• [To do] From the line below that contains "R5: 470 (N_5, N_27) -> 470 (N_8, N_27)" to the line that contains "VR2: none -> 1k (DGND, N_1, wiper N_5)", repeat every line exactly, both ends included, and nothing else.

• [Records for processing]
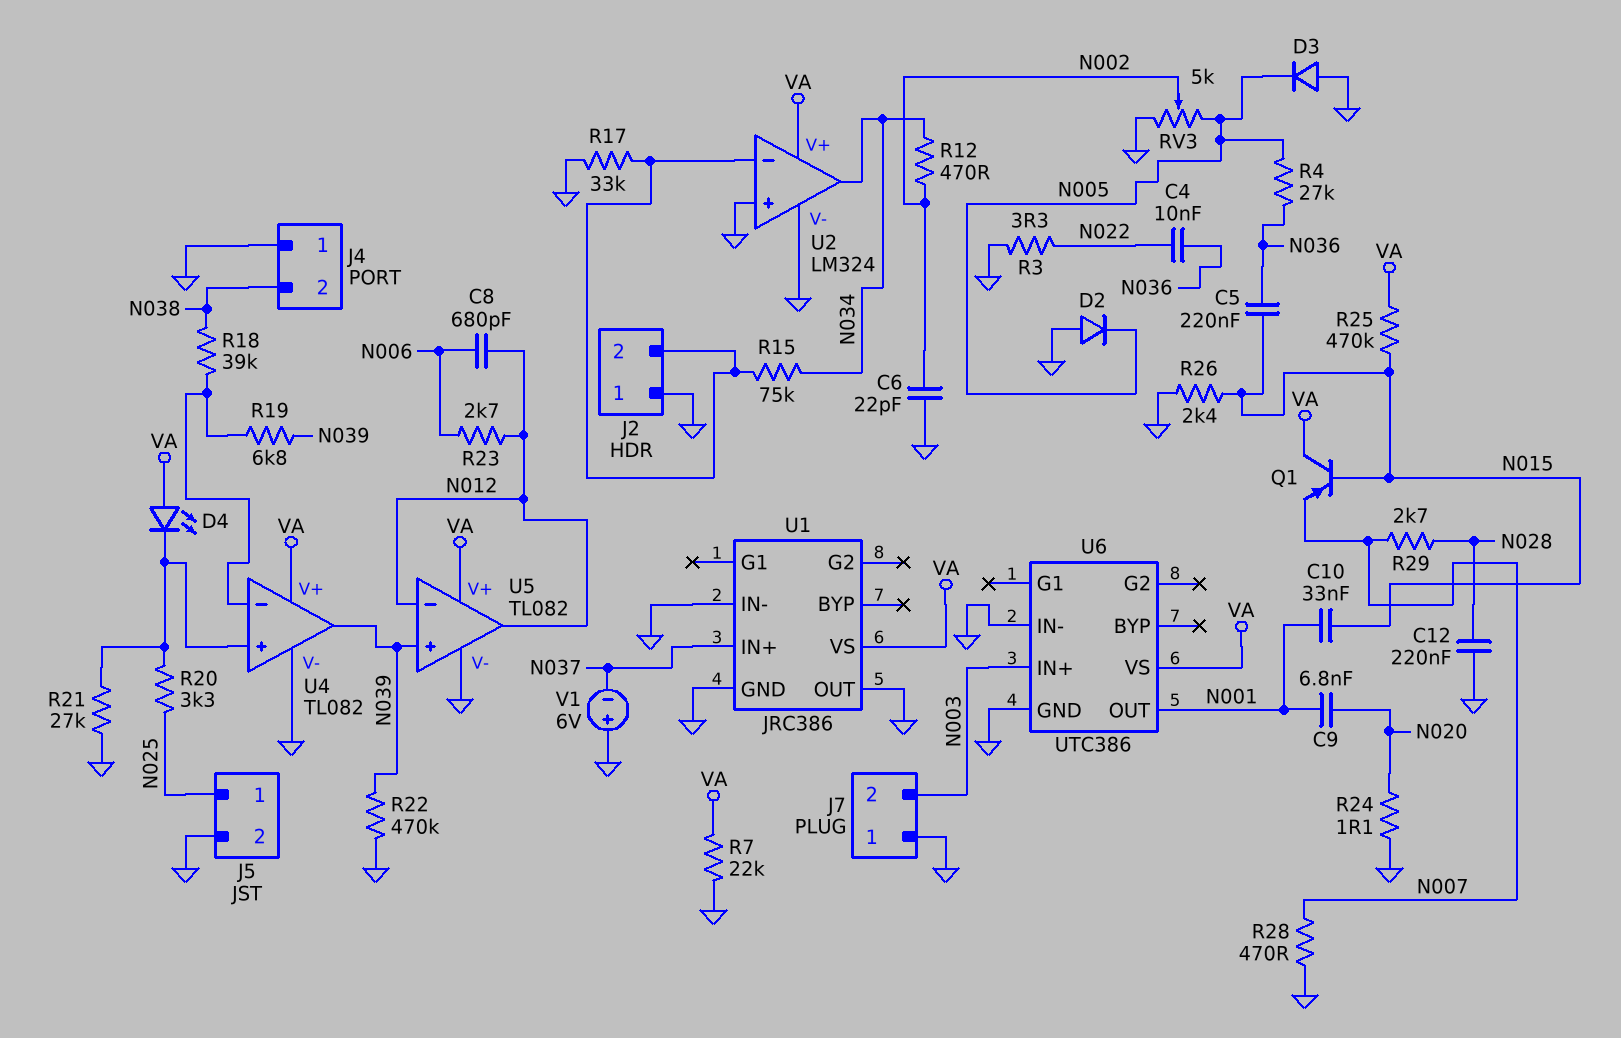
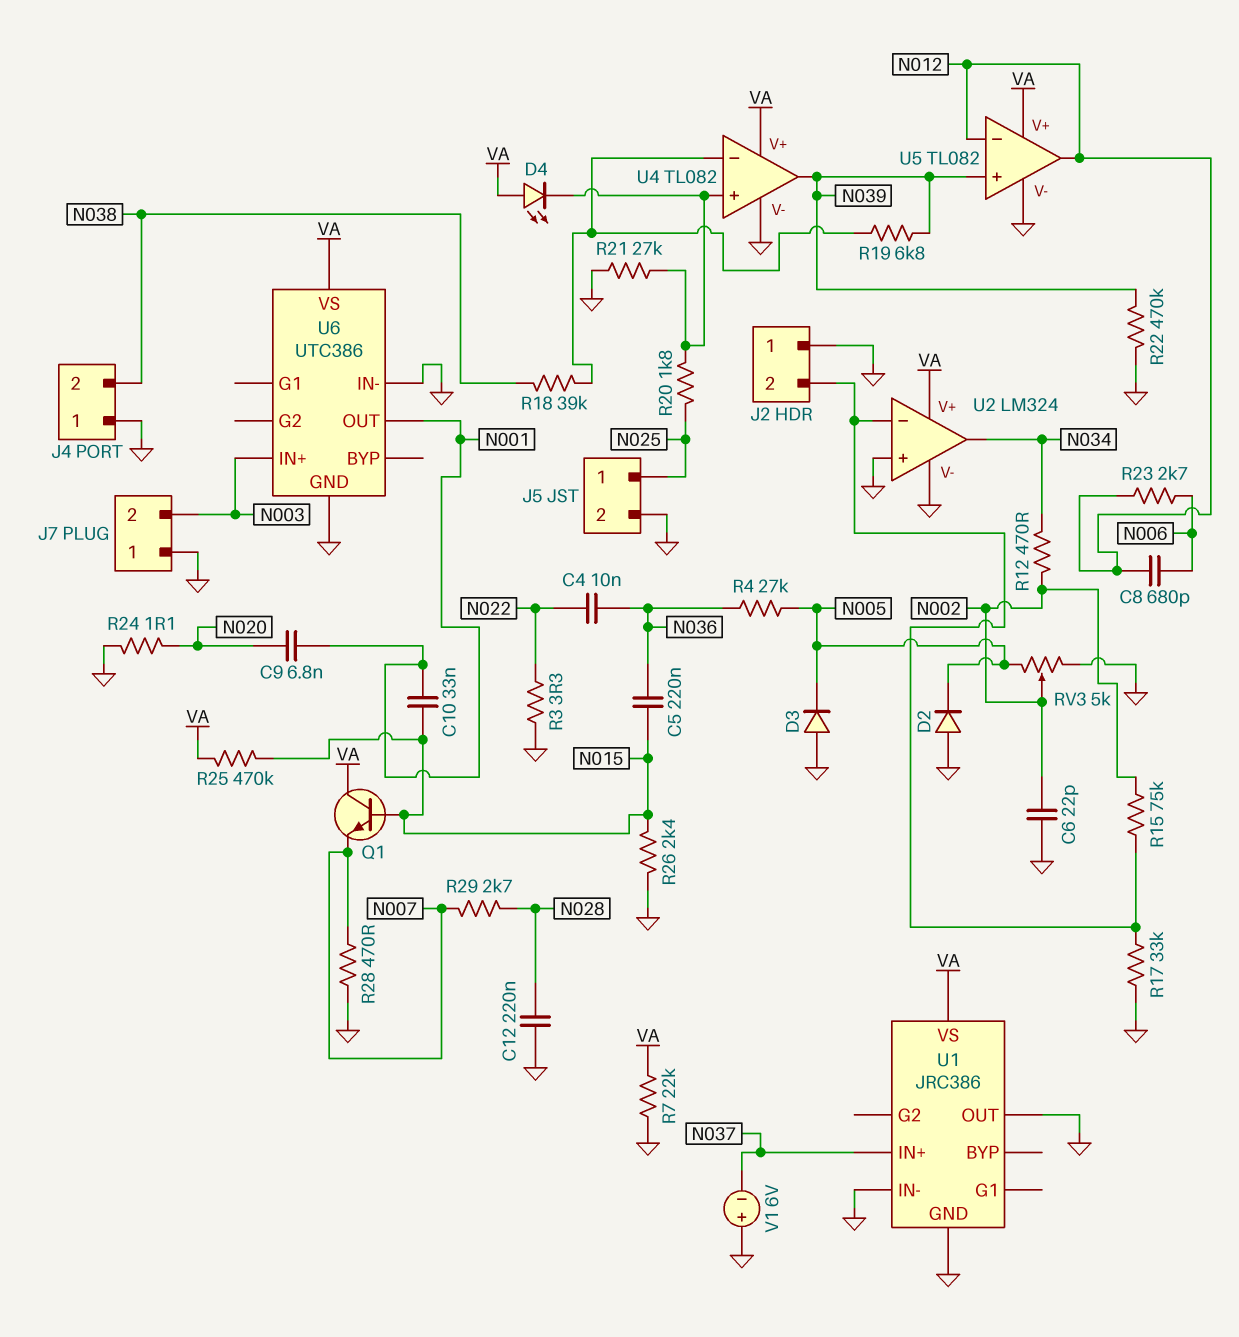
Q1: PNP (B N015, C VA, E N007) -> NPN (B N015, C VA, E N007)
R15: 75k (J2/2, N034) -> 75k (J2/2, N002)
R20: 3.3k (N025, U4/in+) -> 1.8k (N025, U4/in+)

--

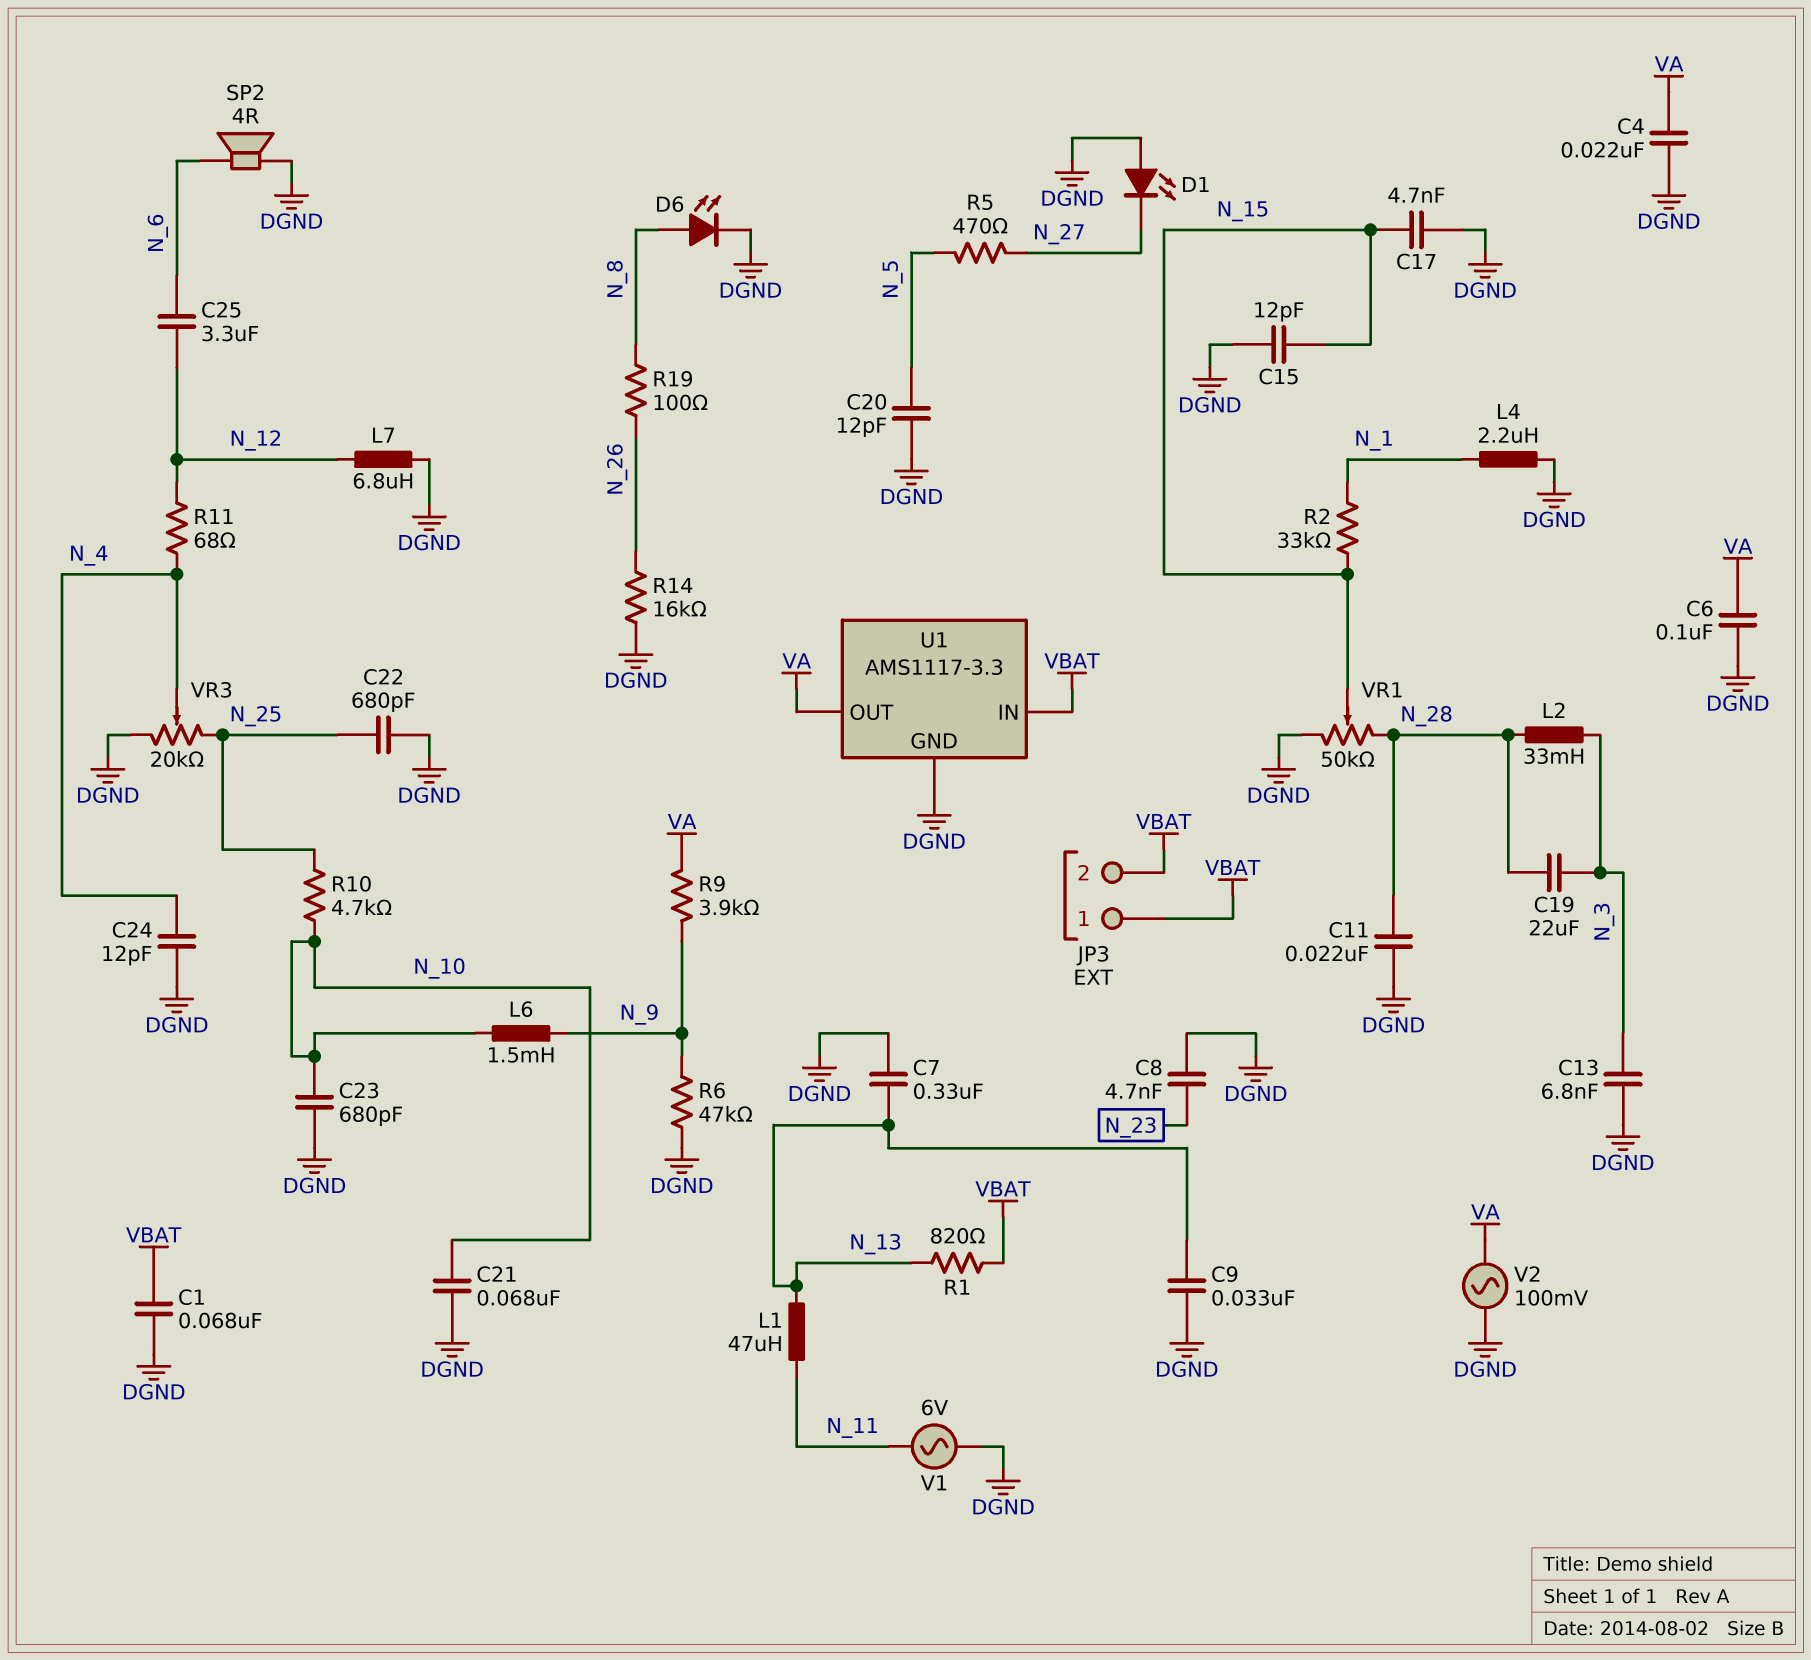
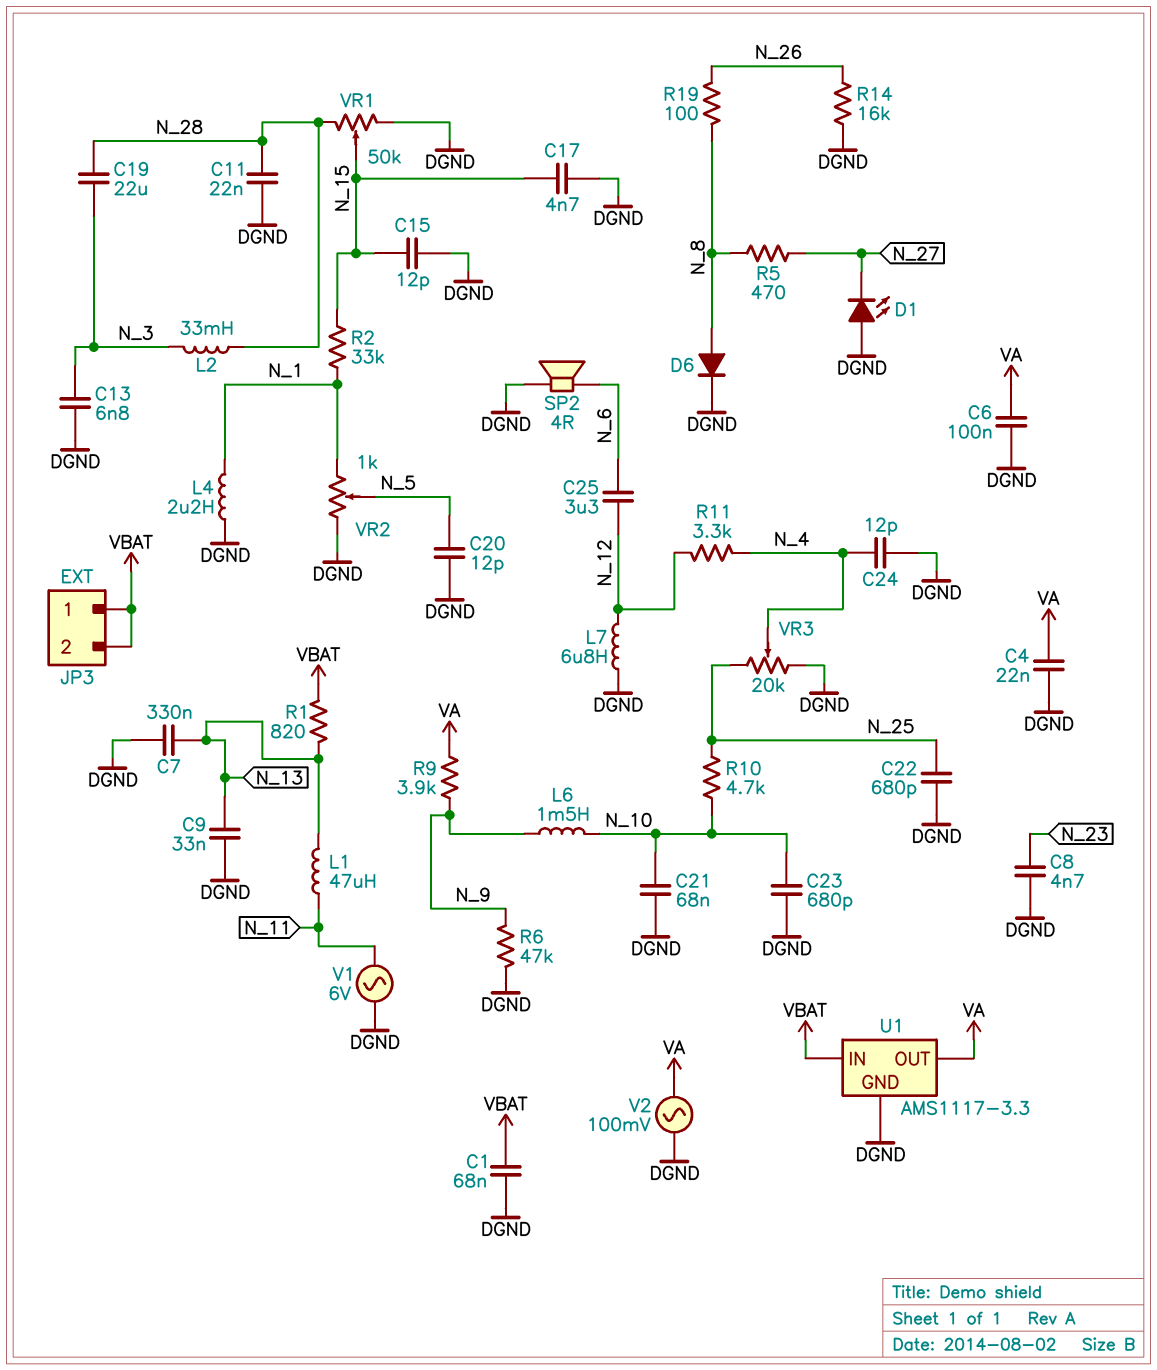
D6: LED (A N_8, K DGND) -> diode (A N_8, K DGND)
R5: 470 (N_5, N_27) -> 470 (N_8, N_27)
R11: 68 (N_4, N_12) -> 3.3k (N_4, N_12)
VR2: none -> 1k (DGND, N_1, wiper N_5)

• [Task solution]
R5: 470 (N_5, N_27) -> 470 (N_8, N_27)
R11: 68 (N_4, N_12) -> 3.3k (N_4, N_12)
VR2: none -> 1k (DGND, N_1, wiper N_5)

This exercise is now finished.